Stored entries
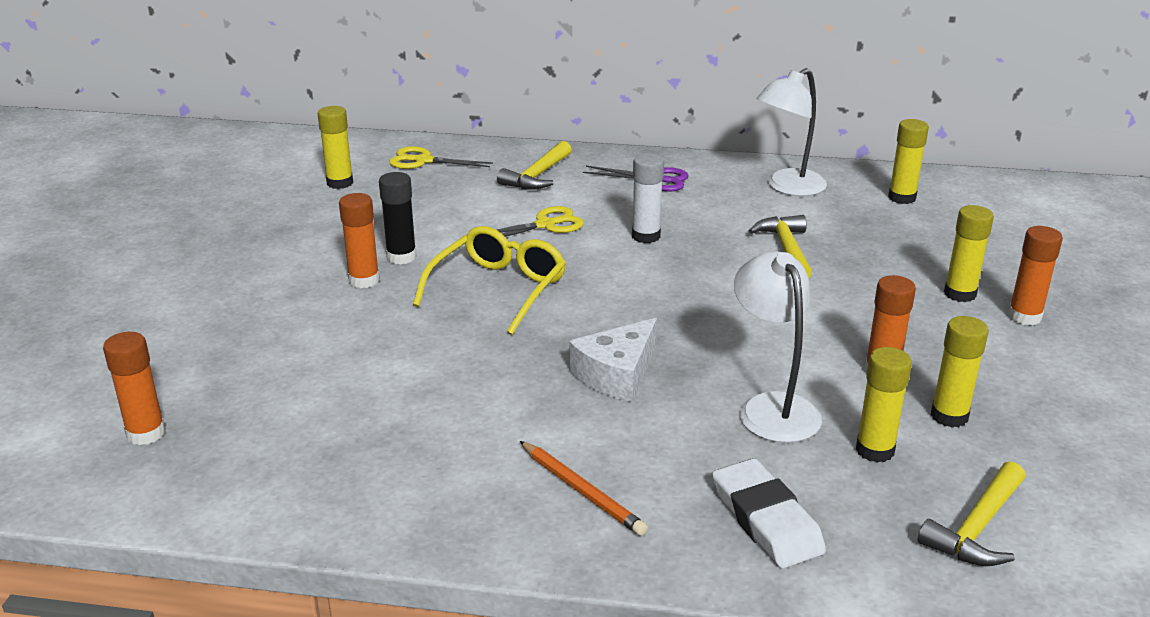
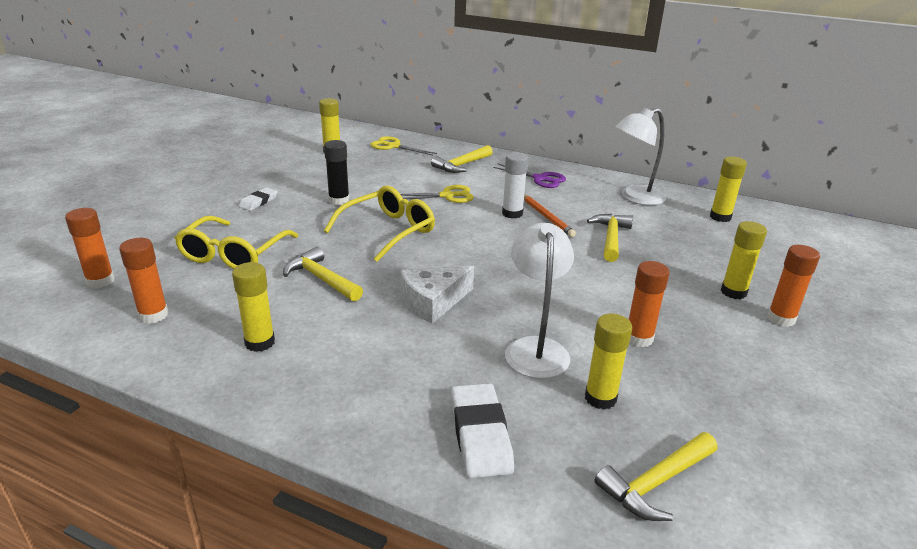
camera: 15 degrees right, 0 degrees up
orange glue stick [339,193,379,288] -> orange glue stick moved to [119,238,168,324]
orange pencil [520,441,648,536] -> orange pencil moved to [524,195,576,237]
yellow glue stick [931,316,989,428] -> yellow glue stick moved to [232,262,275,352]
none -> yellow glasses [175,216,298,269]
none -> white eraser [239,188,278,211]
none -> yellow hammer [283,247,363,302]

WHAT YOU NEED TO DO:
What lines in the entries contain "none"? Report each one by copying it.

EXERCISE RESPONSE:
none -> yellow glasses [175,216,298,269]
none -> white eraser [239,188,278,211]
none -> yellow hammer [283,247,363,302]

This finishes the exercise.